* [Task details]
Every line from the first one in the data below through the line holding "none -> yellow fish [333,250,374,274]" is to be written out exactly, with the pictures omitted.

(Records shown Opens)

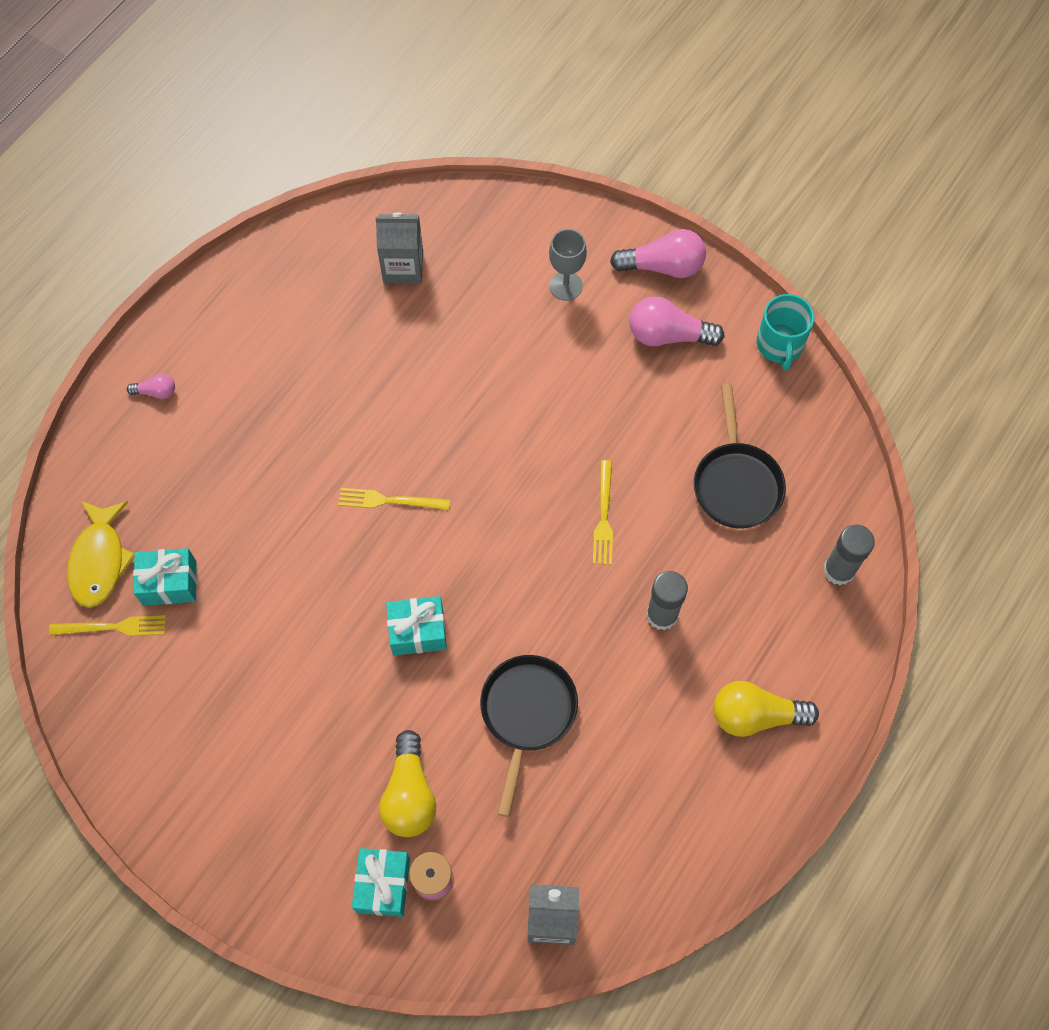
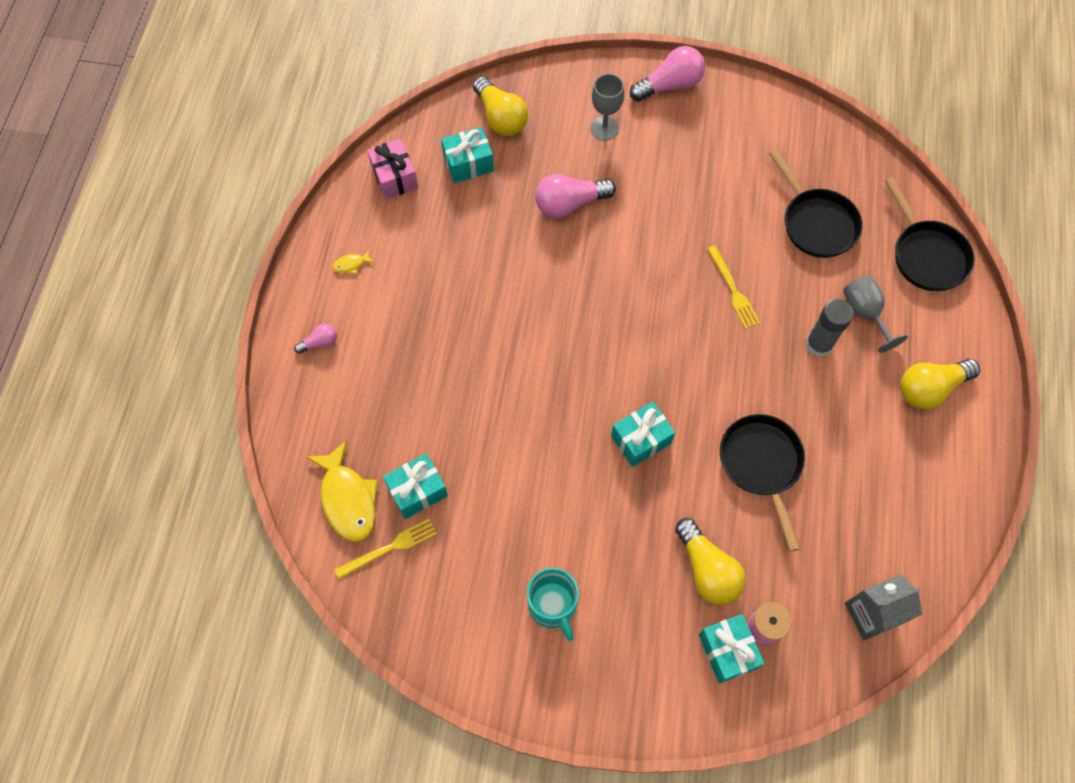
camera: 25 degrees left, 0 degrees up
yellow fork [339,488,450,510] -> none
grey carton [376,213,423,283] -> turquoise gift [441,127,494,183]
pink light bulb [629,296,724,346] -> pink light bulb moved to [535,174,616,218]
turquoise mug [757,294,815,370] -> turquoise mug moved to [527,568,579,641]
grey glue stick [823,525,875,585] -> black pan [885,177,975,291]
none -> yellow fish [333,250,374,274]
none -> pink gift [367,139,418,200]
none -> yellow light bulb [473,76,528,136]
none -> grey goblet [843,275,908,353]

(Records shown Closes)

* [Answer to the problem]
camera: 25 degrees left, 0 degrees up
yellow fork [339,488,450,510] -> none
grey carton [376,213,423,283] -> turquoise gift [441,127,494,183]
pink light bulb [629,296,724,346] -> pink light bulb moved to [535,174,616,218]
turquoise mug [757,294,815,370] -> turquoise mug moved to [527,568,579,641]
grey glue stick [823,525,875,585] -> black pan [885,177,975,291]
none -> yellow fish [333,250,374,274]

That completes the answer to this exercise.